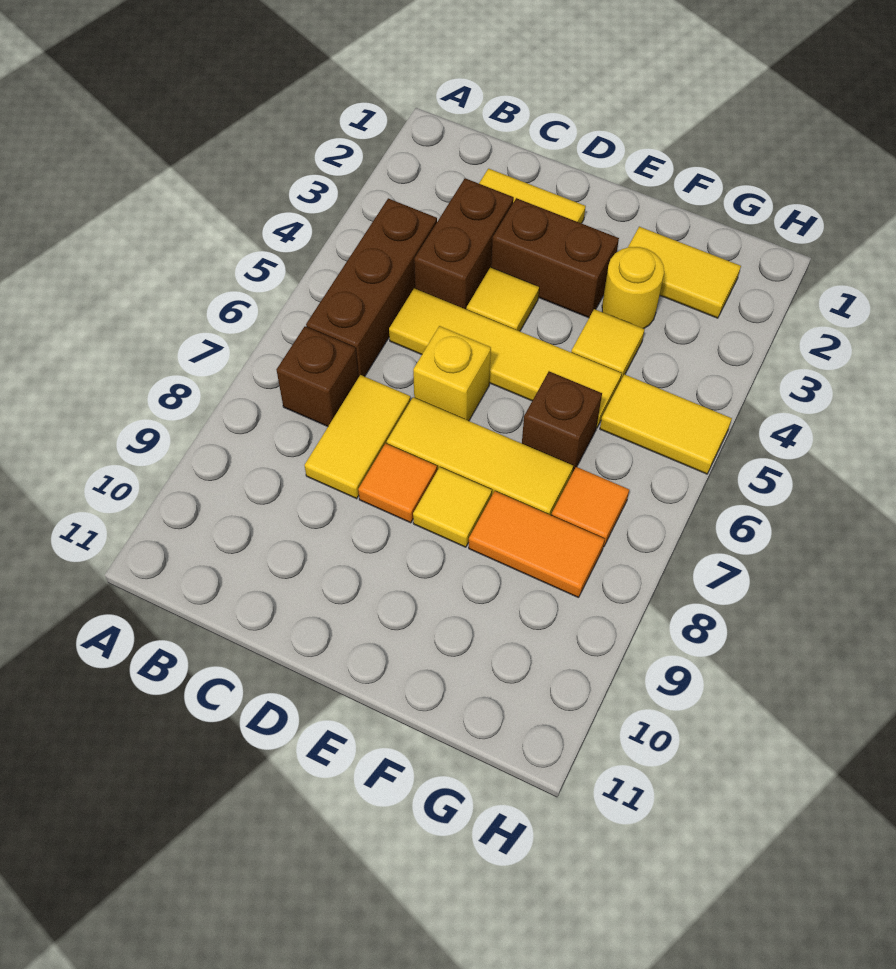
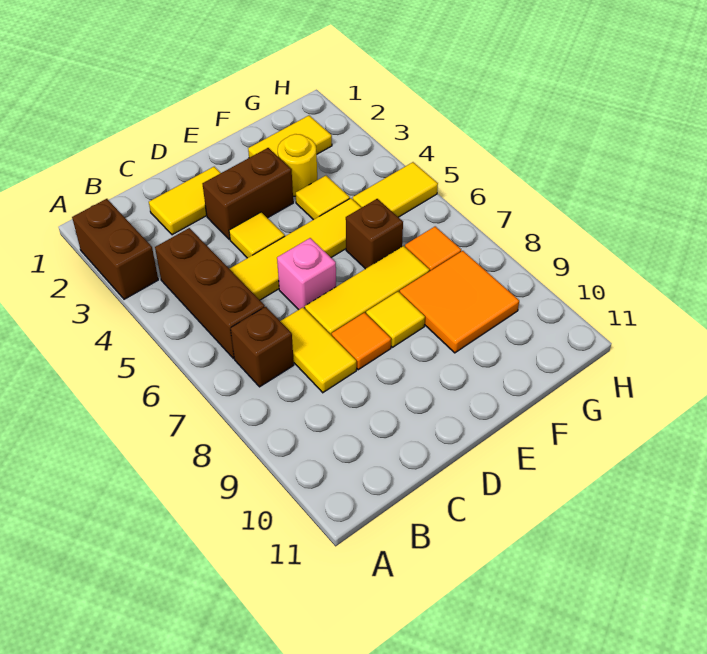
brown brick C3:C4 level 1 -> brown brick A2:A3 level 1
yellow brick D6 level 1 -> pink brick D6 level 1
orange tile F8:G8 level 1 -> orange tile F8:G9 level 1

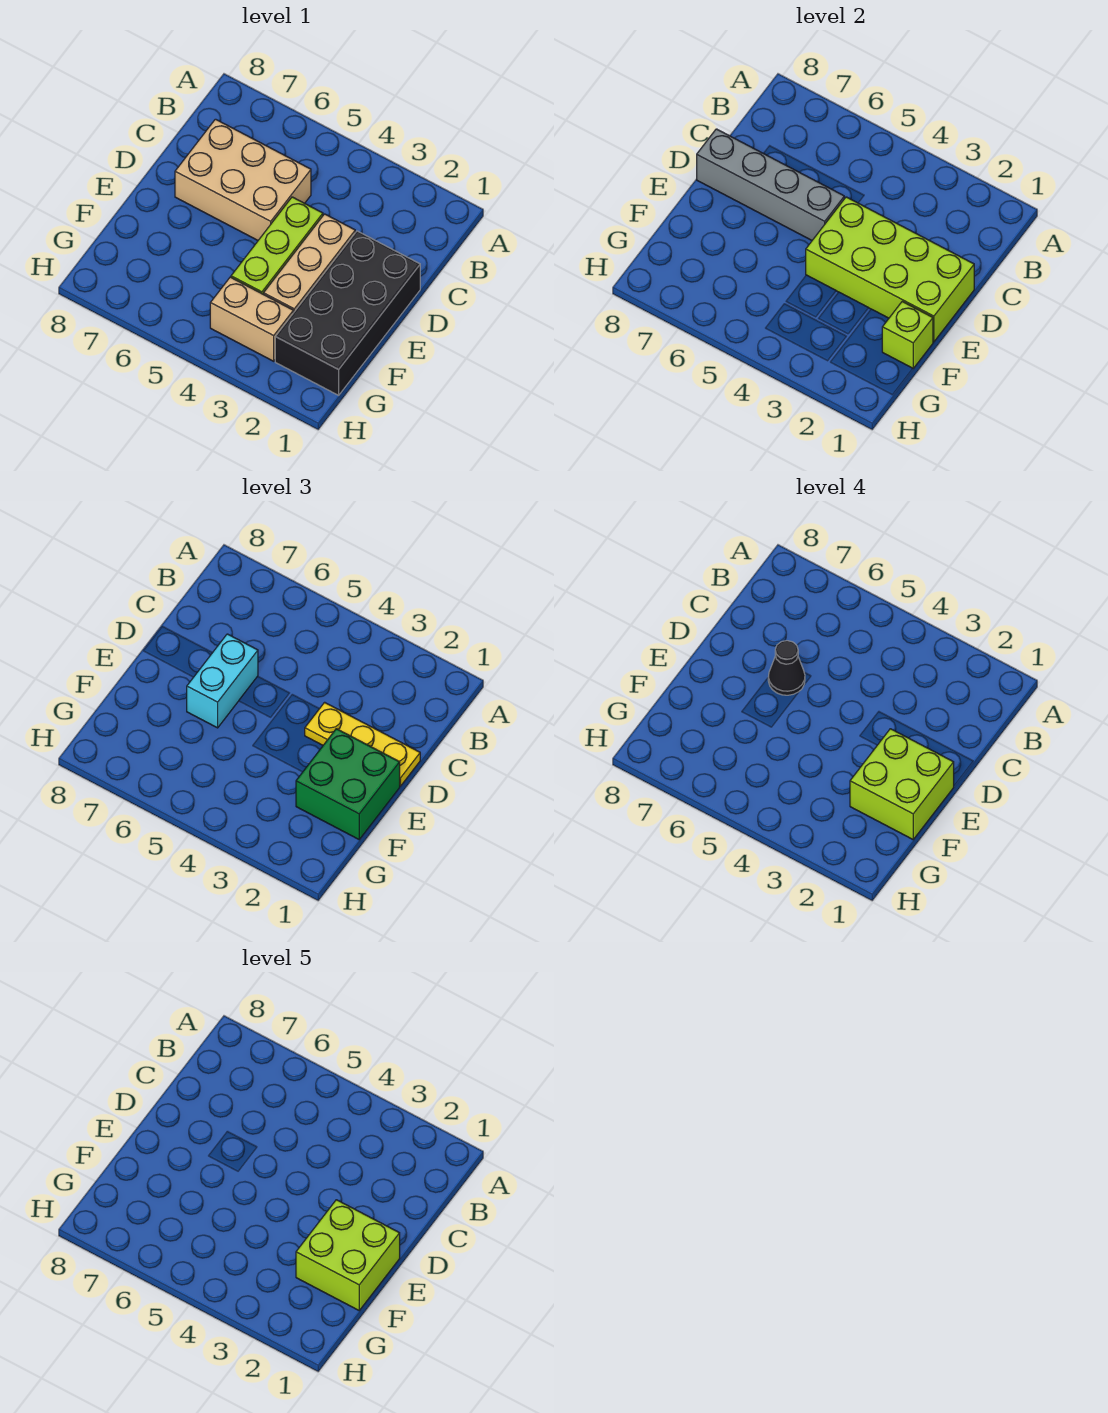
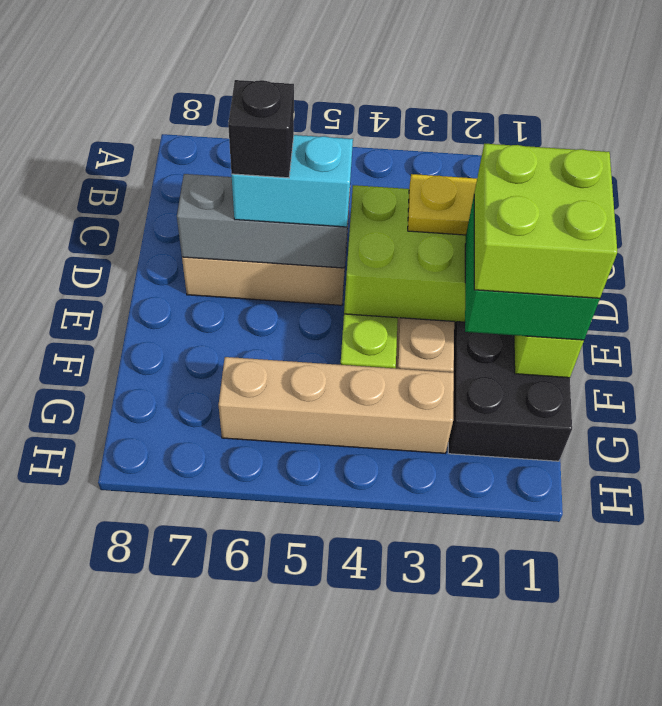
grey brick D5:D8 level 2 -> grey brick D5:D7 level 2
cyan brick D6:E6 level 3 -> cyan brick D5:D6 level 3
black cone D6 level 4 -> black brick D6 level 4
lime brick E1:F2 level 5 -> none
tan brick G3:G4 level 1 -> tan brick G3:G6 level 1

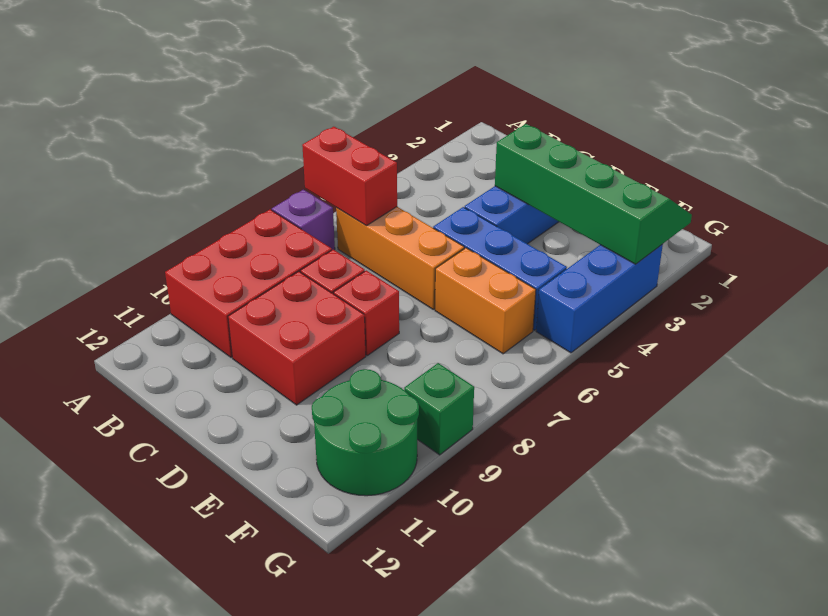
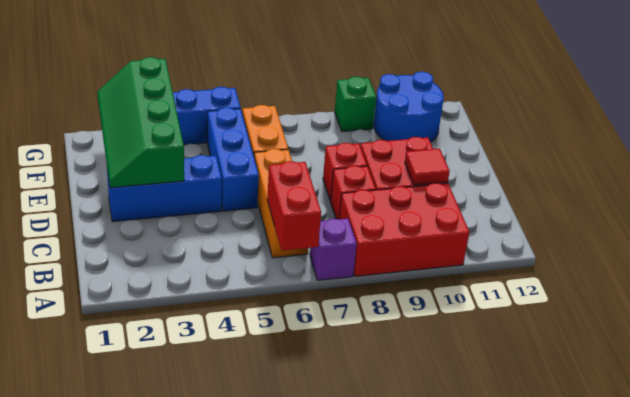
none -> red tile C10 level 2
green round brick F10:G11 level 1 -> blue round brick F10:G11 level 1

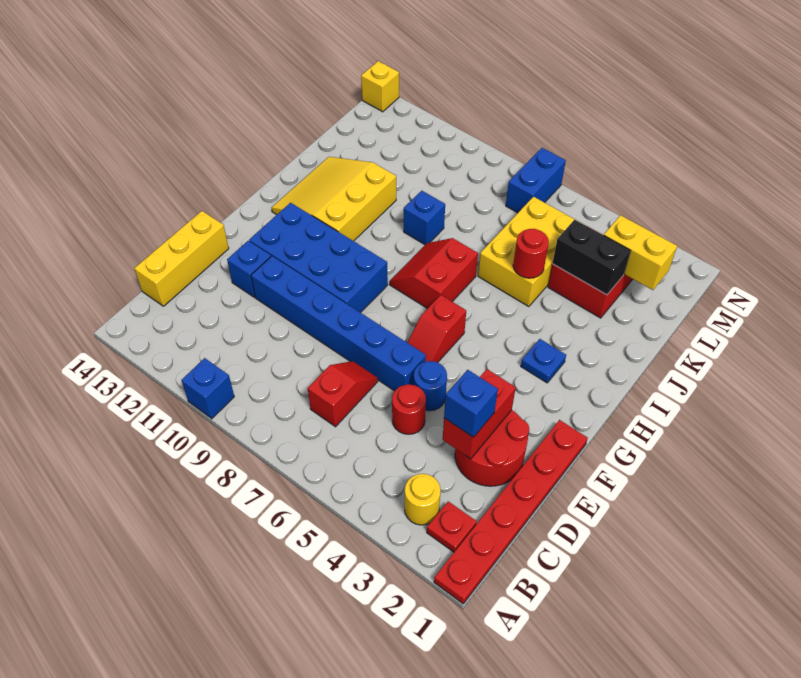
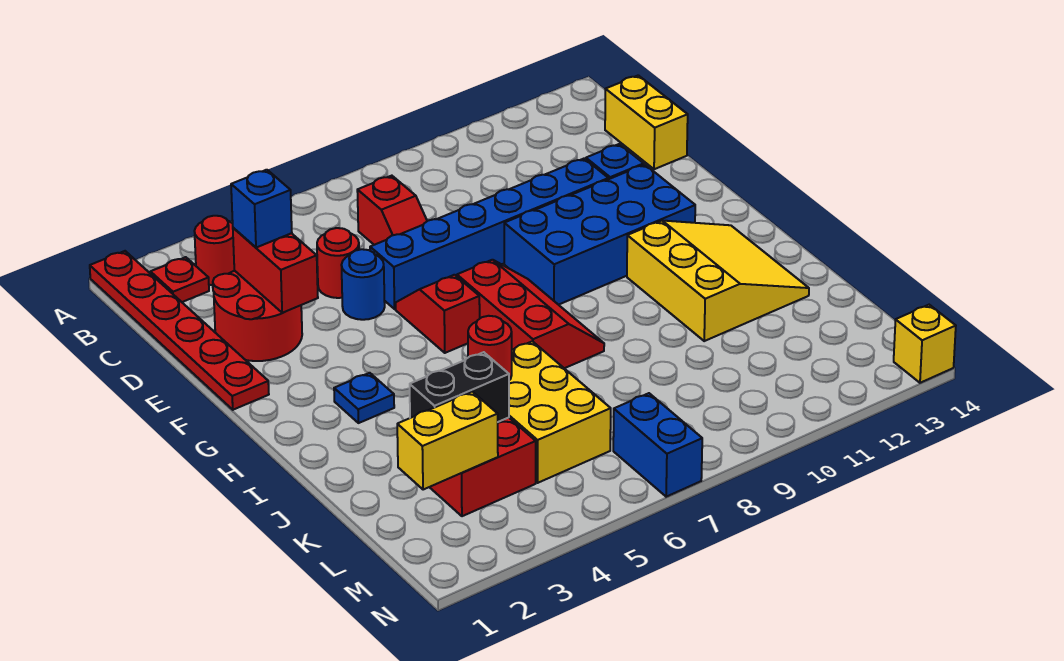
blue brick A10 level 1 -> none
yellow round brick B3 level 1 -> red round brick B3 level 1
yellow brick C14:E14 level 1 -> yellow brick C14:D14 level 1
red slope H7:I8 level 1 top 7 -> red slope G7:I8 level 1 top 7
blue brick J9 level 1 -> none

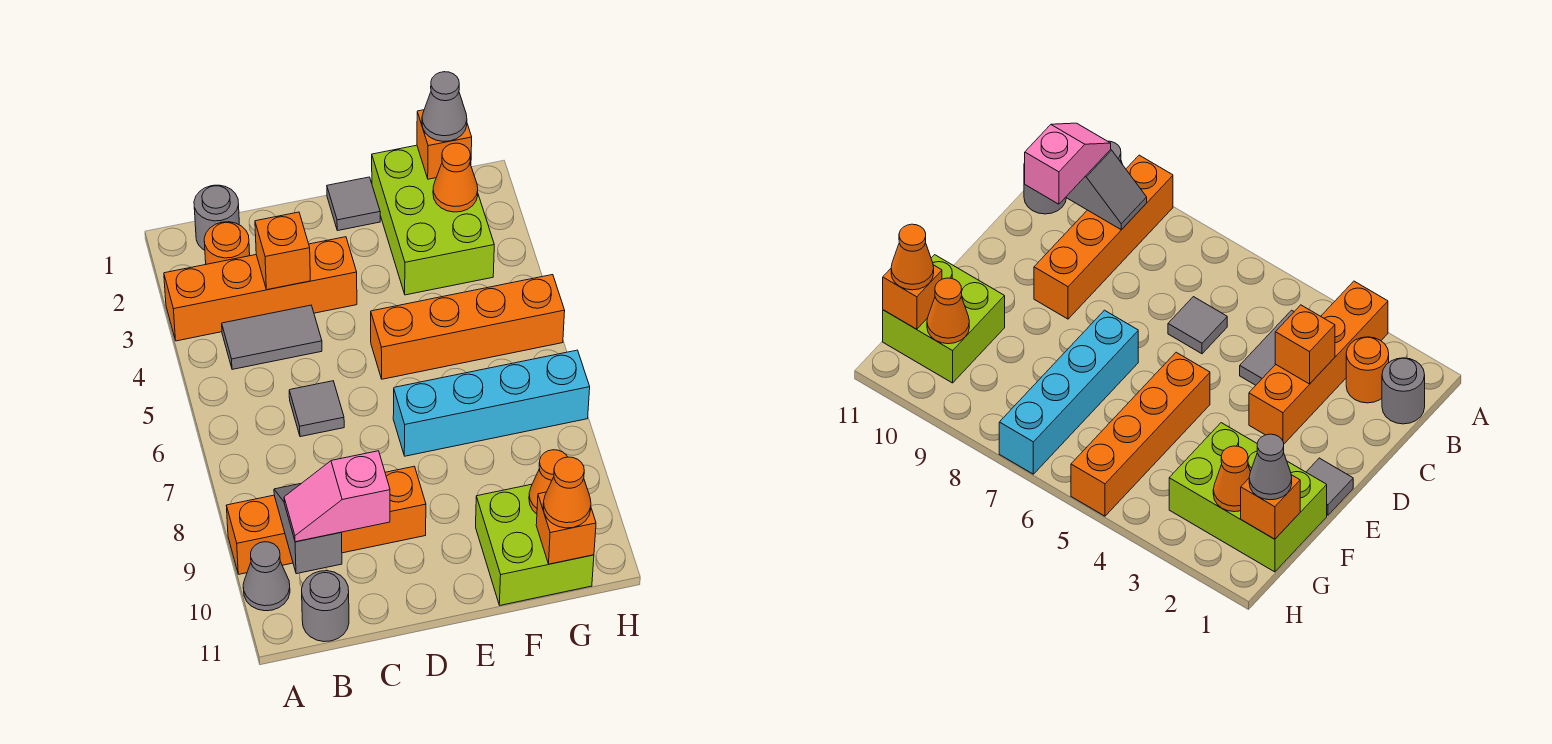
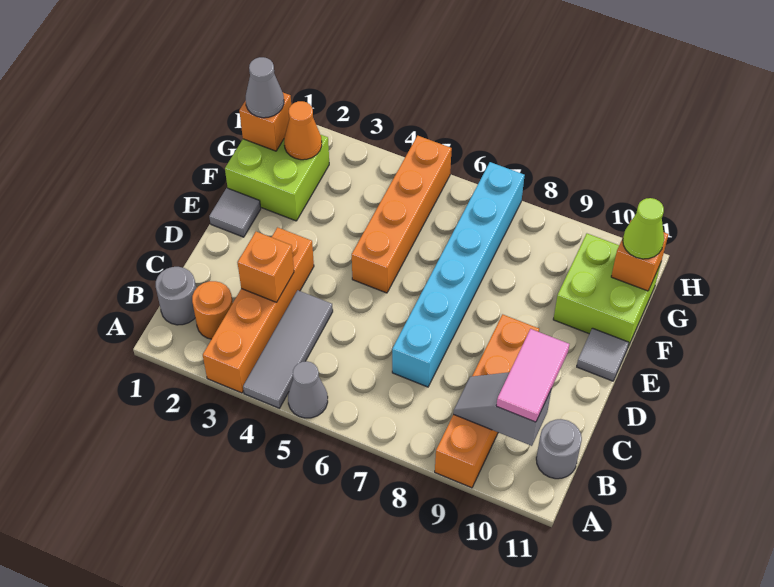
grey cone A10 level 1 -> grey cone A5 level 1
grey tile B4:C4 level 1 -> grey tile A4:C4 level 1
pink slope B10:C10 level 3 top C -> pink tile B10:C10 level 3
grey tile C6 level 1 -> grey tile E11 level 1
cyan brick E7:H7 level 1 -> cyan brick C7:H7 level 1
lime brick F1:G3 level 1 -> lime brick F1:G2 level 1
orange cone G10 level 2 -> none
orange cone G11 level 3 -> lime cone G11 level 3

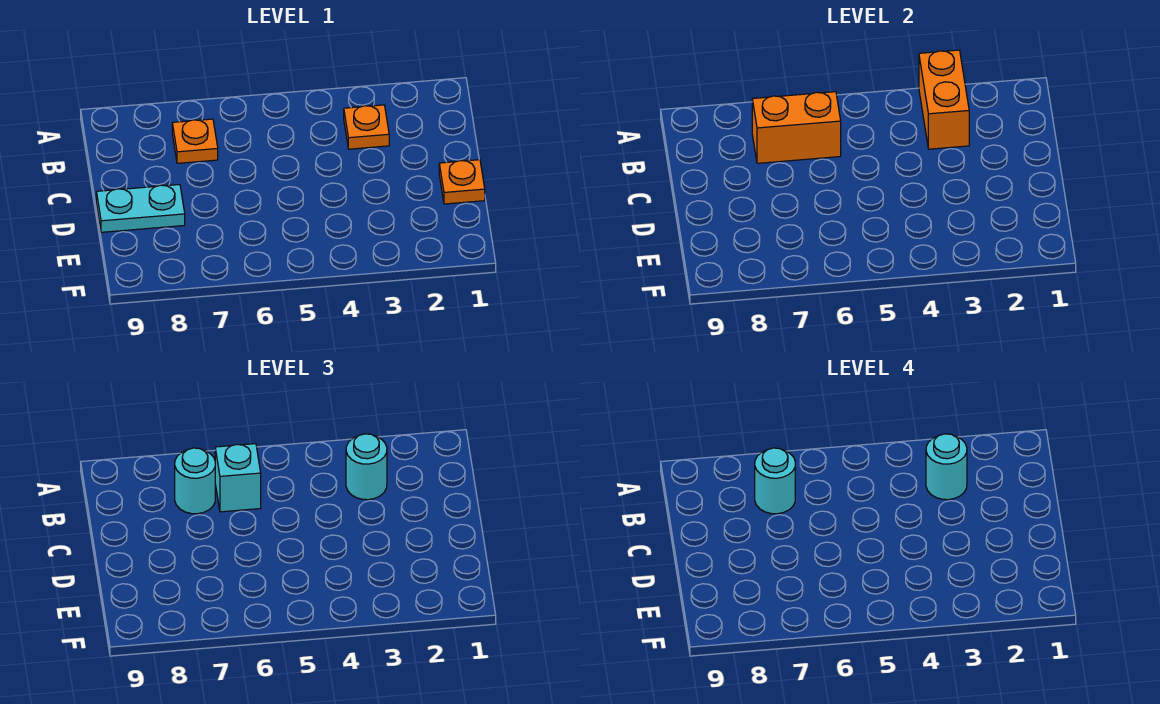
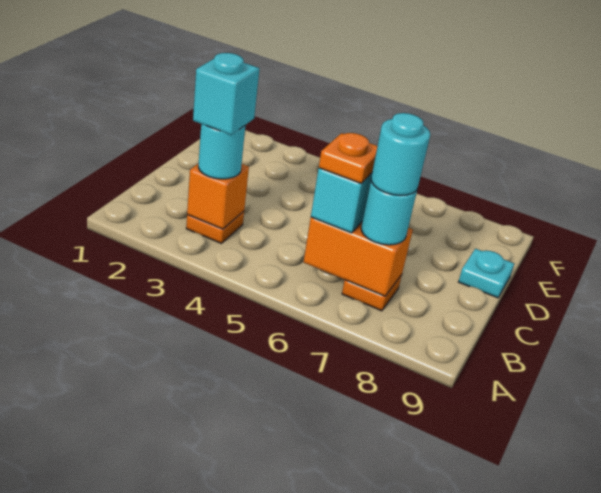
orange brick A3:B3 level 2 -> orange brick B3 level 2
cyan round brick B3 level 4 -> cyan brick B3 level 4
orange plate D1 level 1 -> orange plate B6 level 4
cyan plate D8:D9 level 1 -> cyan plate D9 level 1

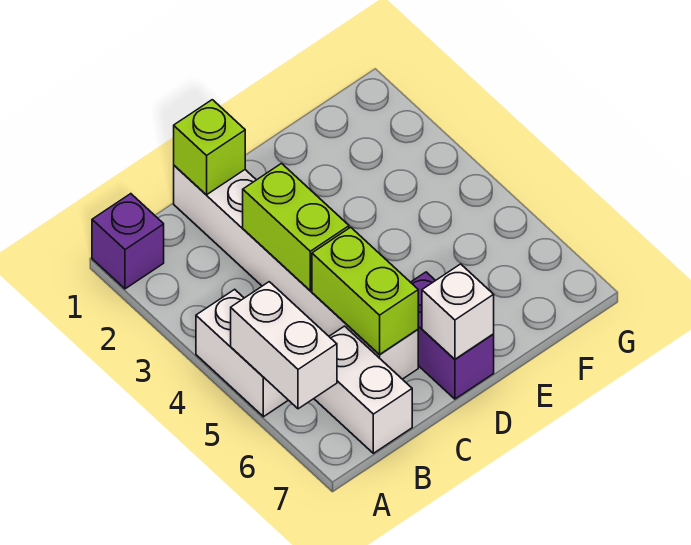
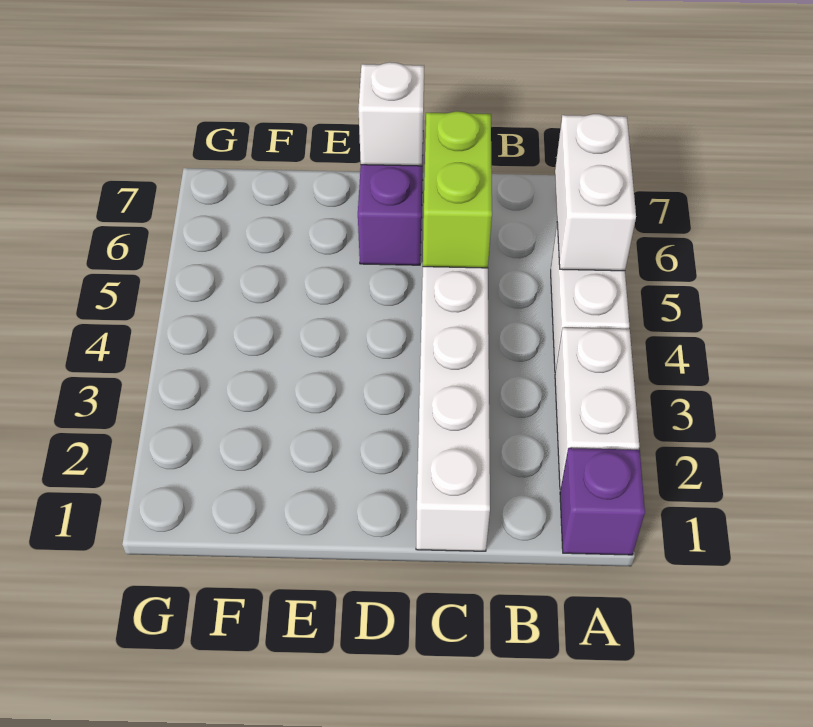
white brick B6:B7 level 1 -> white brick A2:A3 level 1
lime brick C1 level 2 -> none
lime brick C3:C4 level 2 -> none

********

Beginning at the line above that contains "black cone D6", repeat each line exactly through the one that contains "blue brick A10 level 1 -> none", and leave out the pictures.

black cone D6 level 4 -> black brick D6 level 4
lime brick E1:F2 level 5 -> none
tan brick G3:G4 level 1 -> tan brick G3:G6 level 1

none -> red tile C10 level 2
green round brick F10:G11 level 1 -> blue round brick F10:G11 level 1

blue brick A10 level 1 -> none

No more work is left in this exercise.